▶ [WHAT THIS TASK INVOLVES]:
Without the pictures, copy all of the data exactly.

Edit tracking data
□ □ □ □
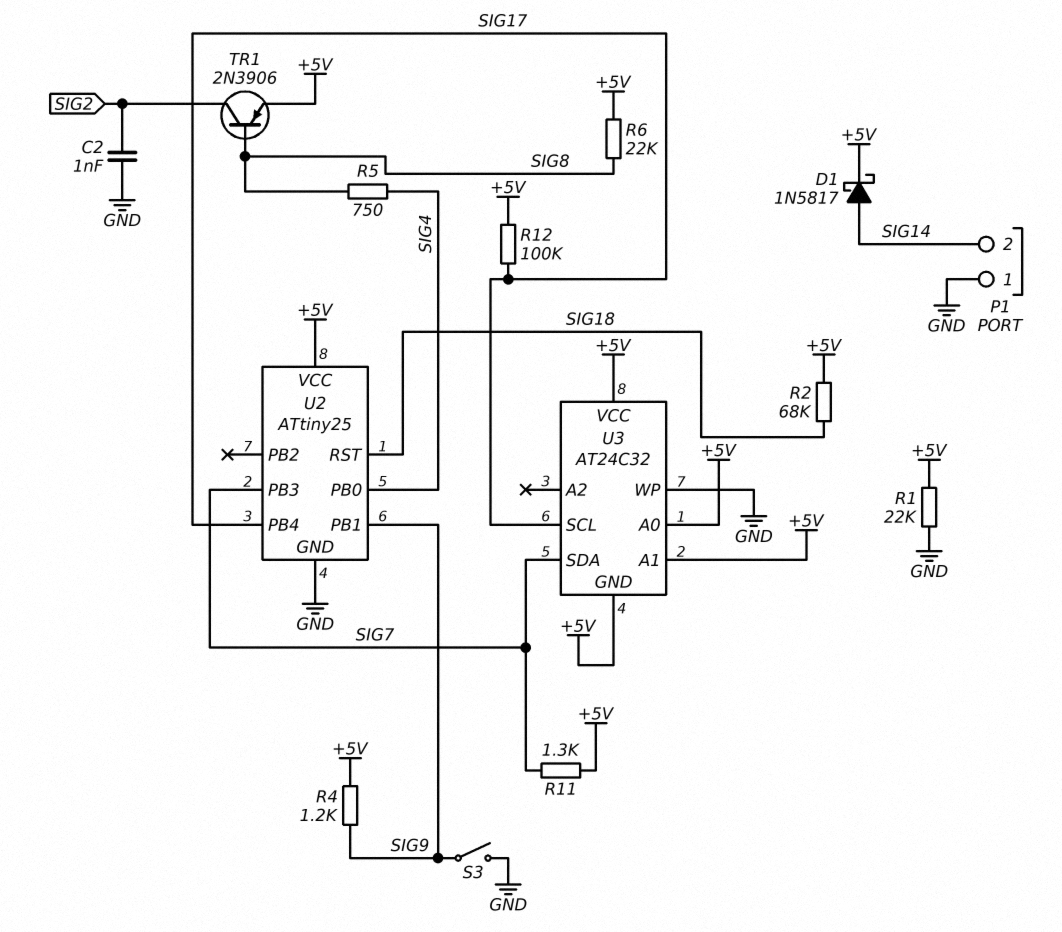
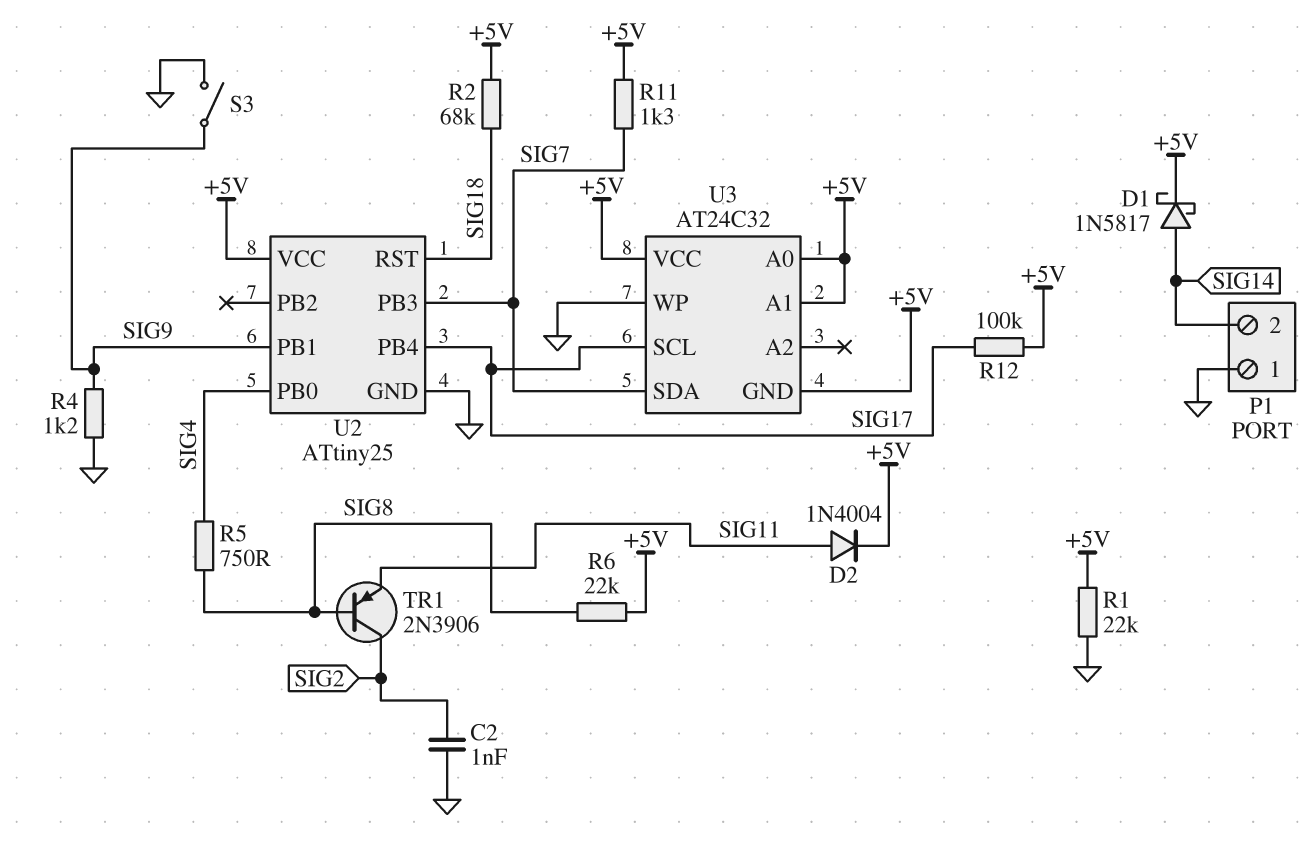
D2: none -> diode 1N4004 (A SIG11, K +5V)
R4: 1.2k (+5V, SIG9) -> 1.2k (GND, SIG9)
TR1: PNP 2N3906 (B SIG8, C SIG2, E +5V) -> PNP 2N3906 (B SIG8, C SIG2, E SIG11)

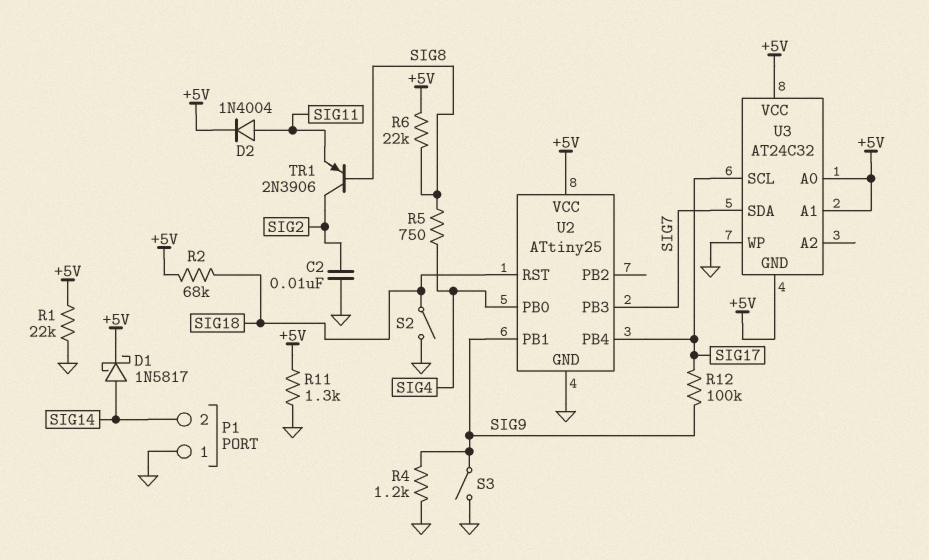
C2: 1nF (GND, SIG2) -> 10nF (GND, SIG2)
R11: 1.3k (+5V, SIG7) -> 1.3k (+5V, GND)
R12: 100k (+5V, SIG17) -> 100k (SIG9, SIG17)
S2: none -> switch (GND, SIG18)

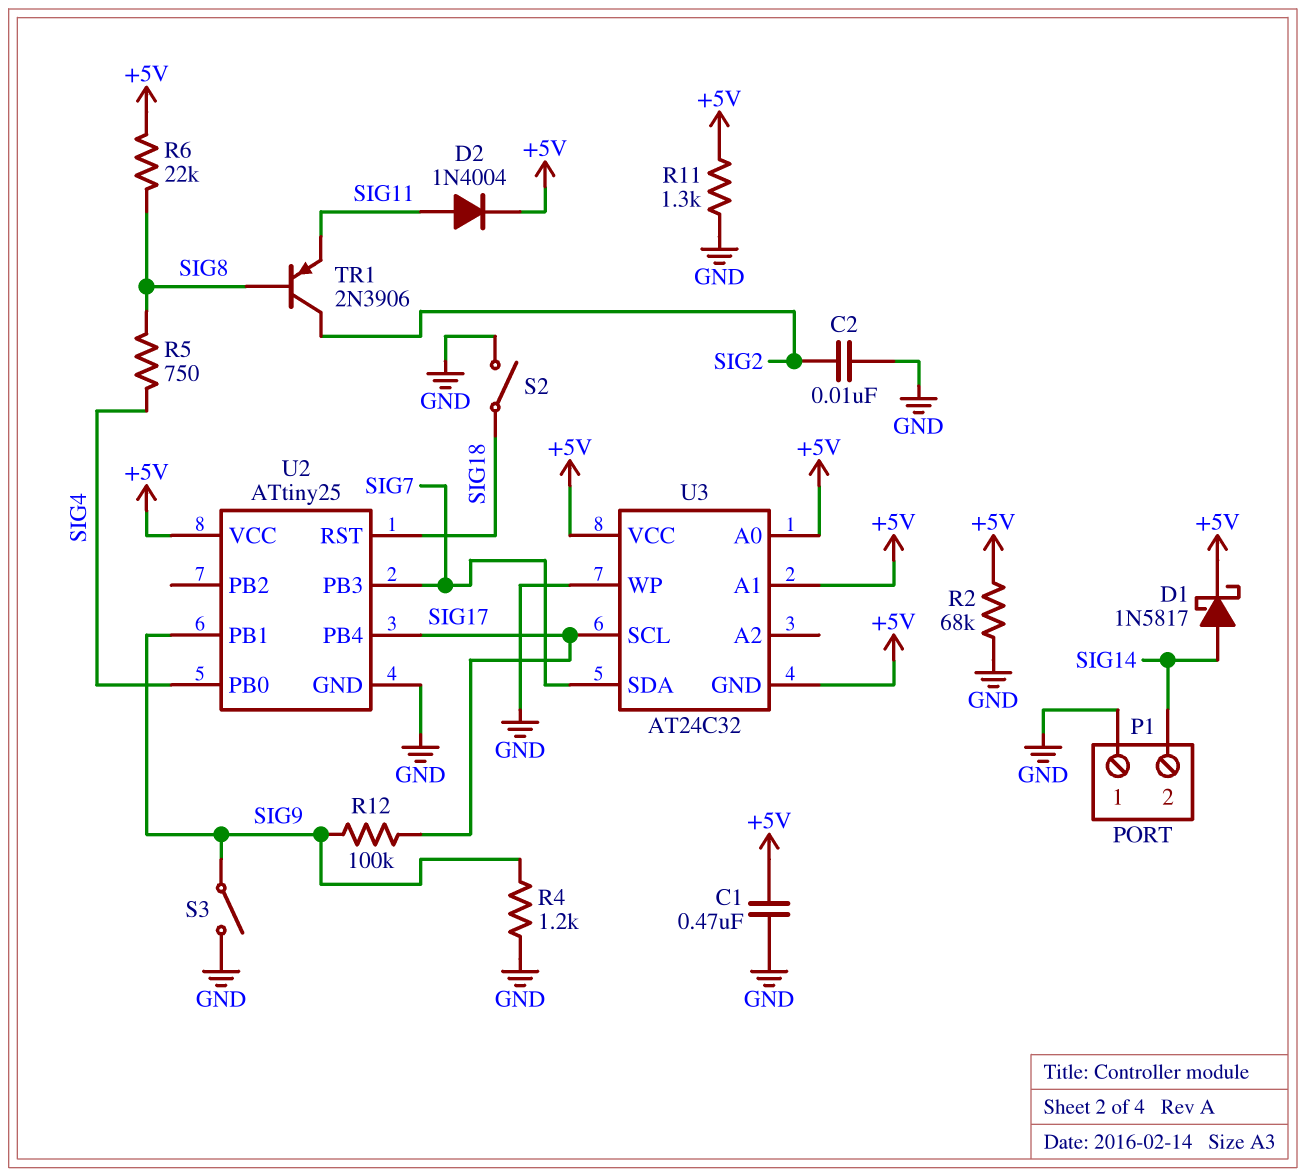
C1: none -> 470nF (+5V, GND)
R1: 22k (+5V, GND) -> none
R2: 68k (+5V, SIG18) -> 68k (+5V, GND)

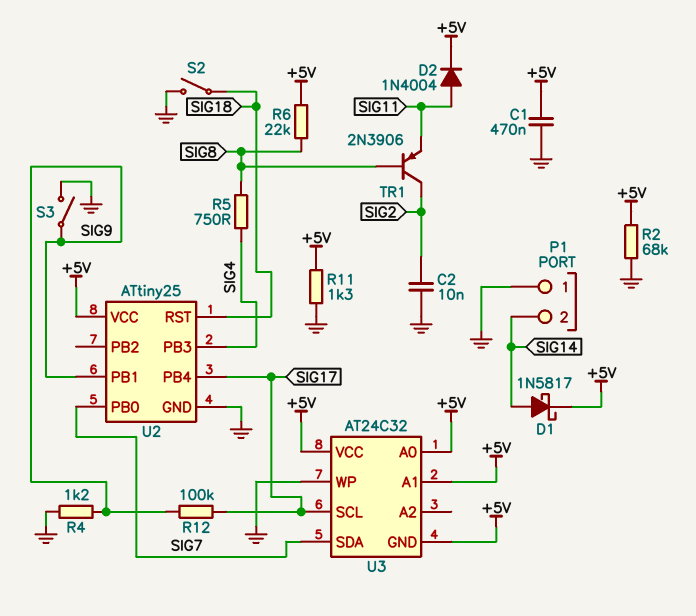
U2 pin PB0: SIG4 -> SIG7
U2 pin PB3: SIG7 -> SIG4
□ □ □ □
▶ [TASK RESULT]:
D2: none -> diode 1N4004 (A SIG11, K +5V)
R4: 1.2k (+5V, SIG9) -> 1.2k (GND, SIG9)
TR1: PNP 2N3906 (B SIG8, C SIG2, E +5V) -> PNP 2N3906 (B SIG8, C SIG2, E SIG11)

C2: 1nF (GND, SIG2) -> 10nF (GND, SIG2)
R11: 1.3k (+5V, SIG7) -> 1.3k (+5V, GND)
R12: 100k (+5V, SIG17) -> 100k (SIG9, SIG17)
S2: none -> switch (GND, SIG18)

C1: none -> 470nF (+5V, GND)
R1: 22k (+5V, GND) -> none
R2: 68k (+5V, SIG18) -> 68k (+5V, GND)

U2 pin PB0: SIG4 -> SIG7
U2 pin PB3: SIG7 -> SIG4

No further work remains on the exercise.